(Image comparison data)
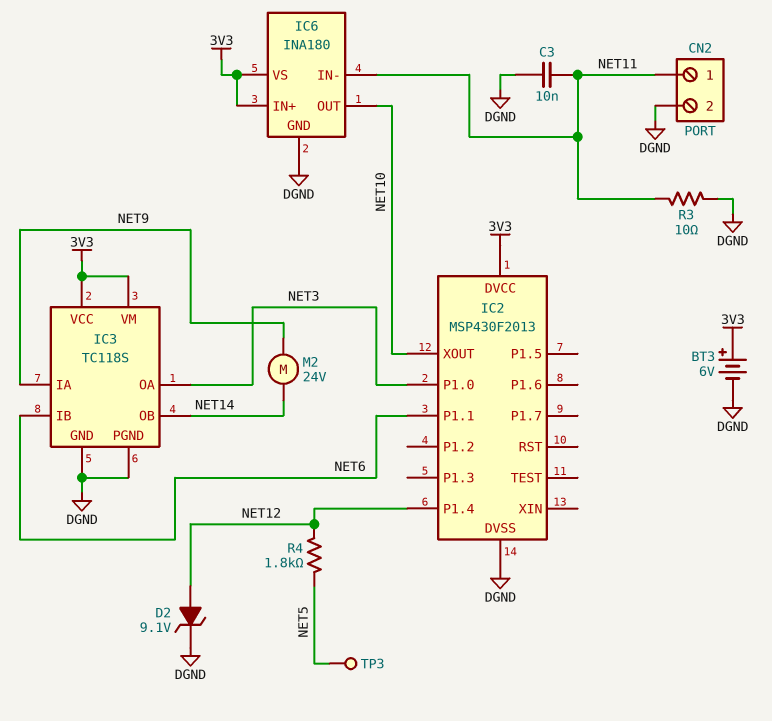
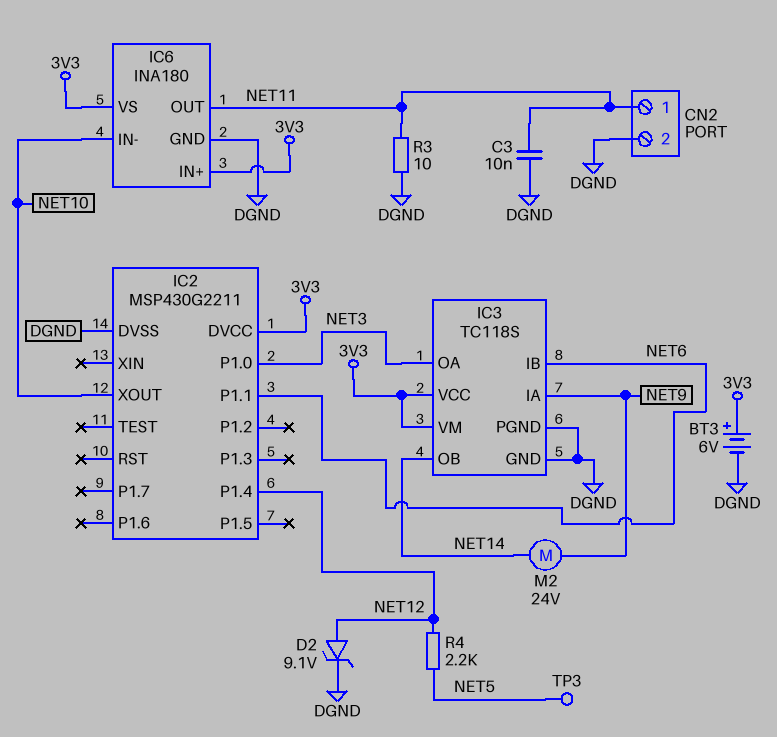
IC2: MSP430F2013 -> MSP430G2211
IC6 pin IN-: NET11 -> NET10
IC6 pin OUT: NET10 -> NET11
R4: 1.8k (NET5, NET12) -> 2.2k (NET5, NET12)

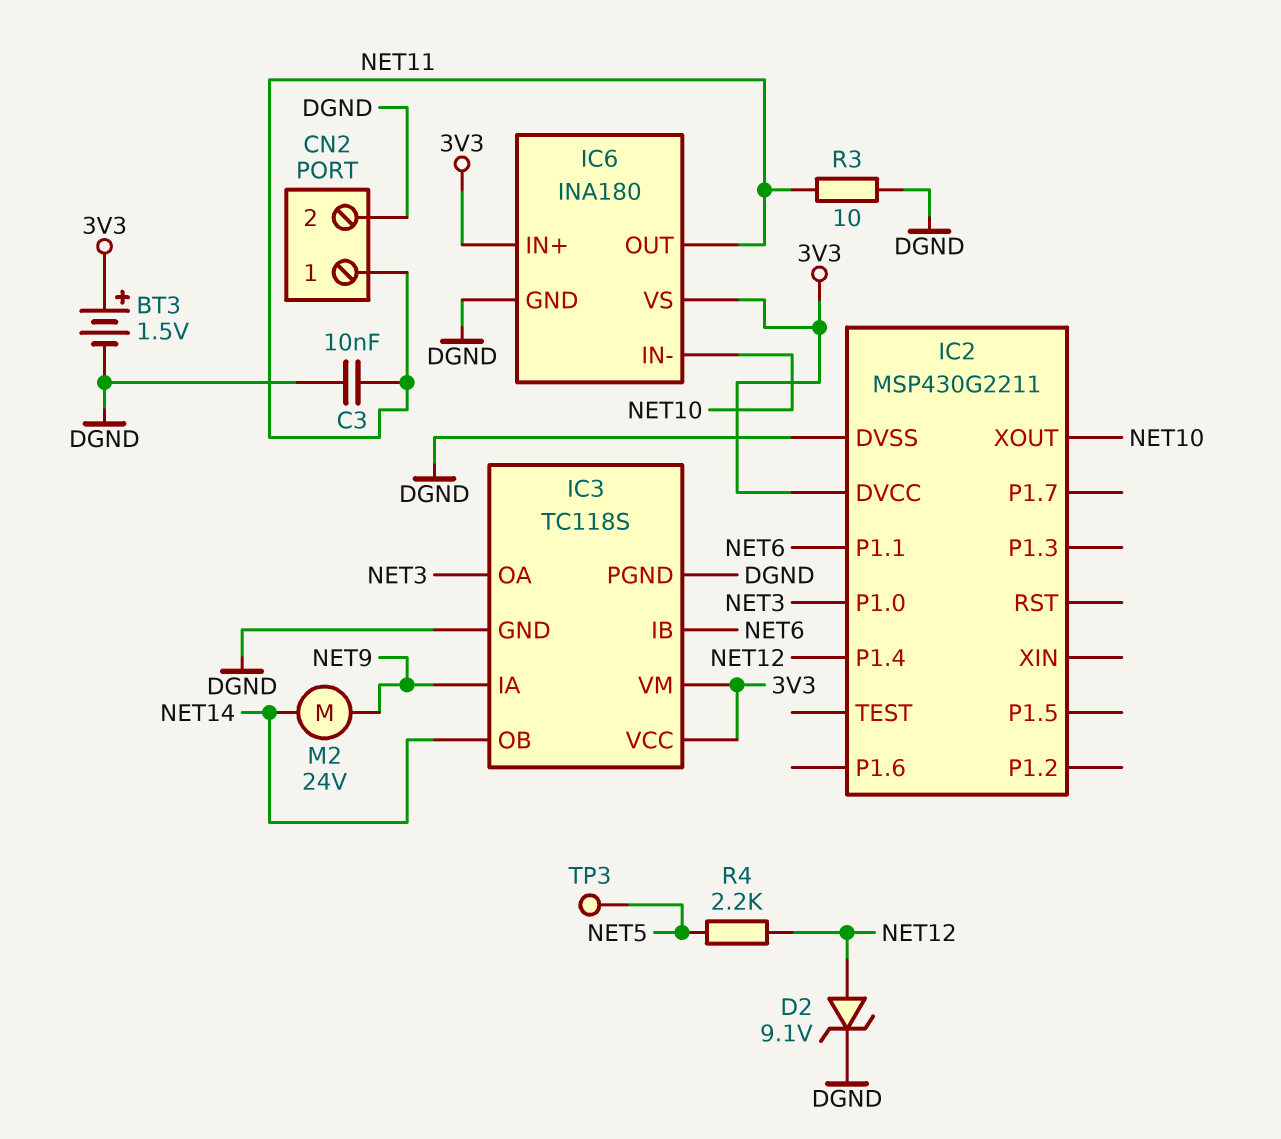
BT3: 6V (plus 3V3, minus DGND) -> 1.5V (plus 3V3, minus DGND)

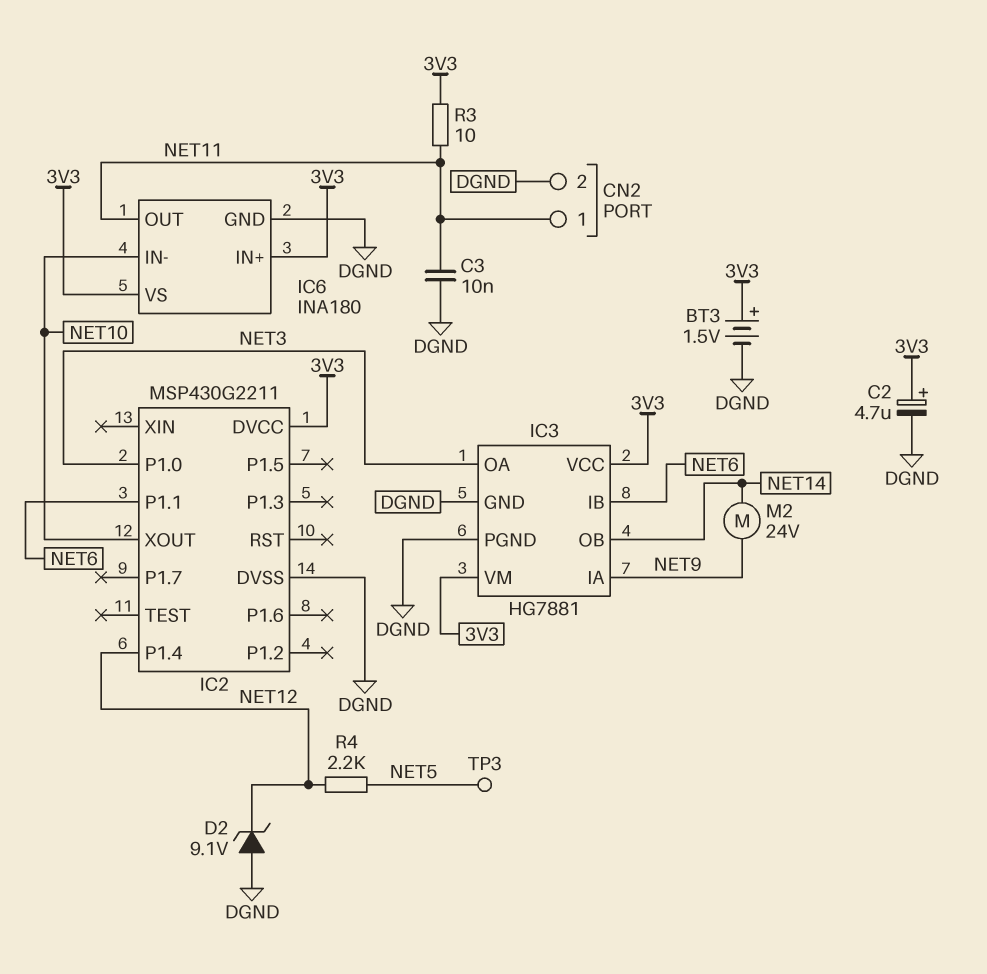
C2: none -> 4.7uF (plus 3V3, minus DGND)
D2: zener 9.1V (A NET12, K DGND) -> zener 9.1V (A DGND, K NET12)
IC3: TC118S -> HG7881
R3: 10 (DGND, NET11) -> 10 (3V3, NET11)

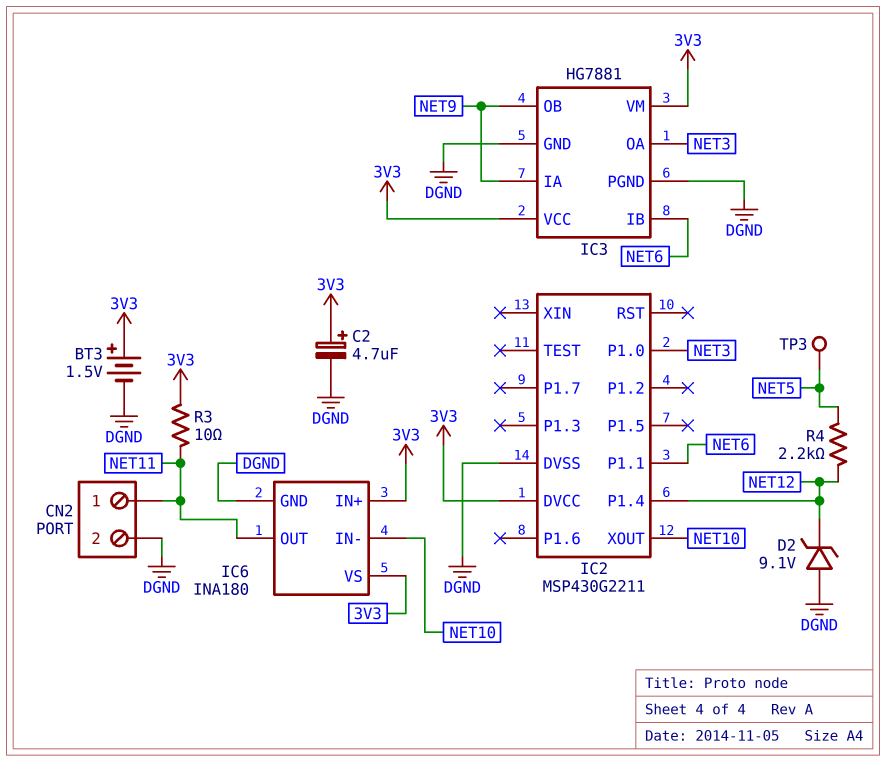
C3: 10nF (DGND, NET11) -> none
IC3 pin OB: NET14 -> NET9
M2: motor 24V (NET9, NET14) -> none

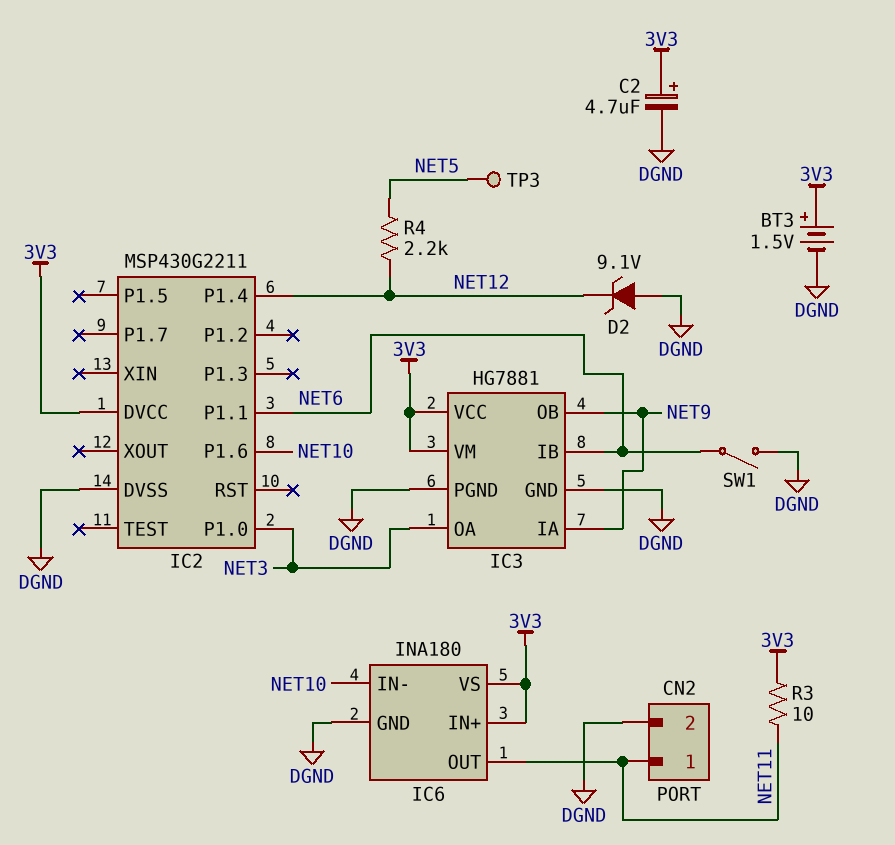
IC2 pin P1.6: none -> NET10
IC2 pin XOUT: NET10 -> none
SW1: none -> switch (DGND, NET6)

## Work required
Locate the lines above that contain "DGND" and copy them.

## Answer
BT3: 6V (plus 3V3, minus DGND) -> 1.5V (plus 3V3, minus DGND)
C2: none -> 4.7uF (plus 3V3, minus DGND)
D2: zener 9.1V (A NET12, K DGND) -> zener 9.1V (A DGND, K NET12)
R3: 10 (DGND, NET11) -> 10 (3V3, NET11)
C3: 10nF (DGND, NET11) -> none
SW1: none -> switch (DGND, NET6)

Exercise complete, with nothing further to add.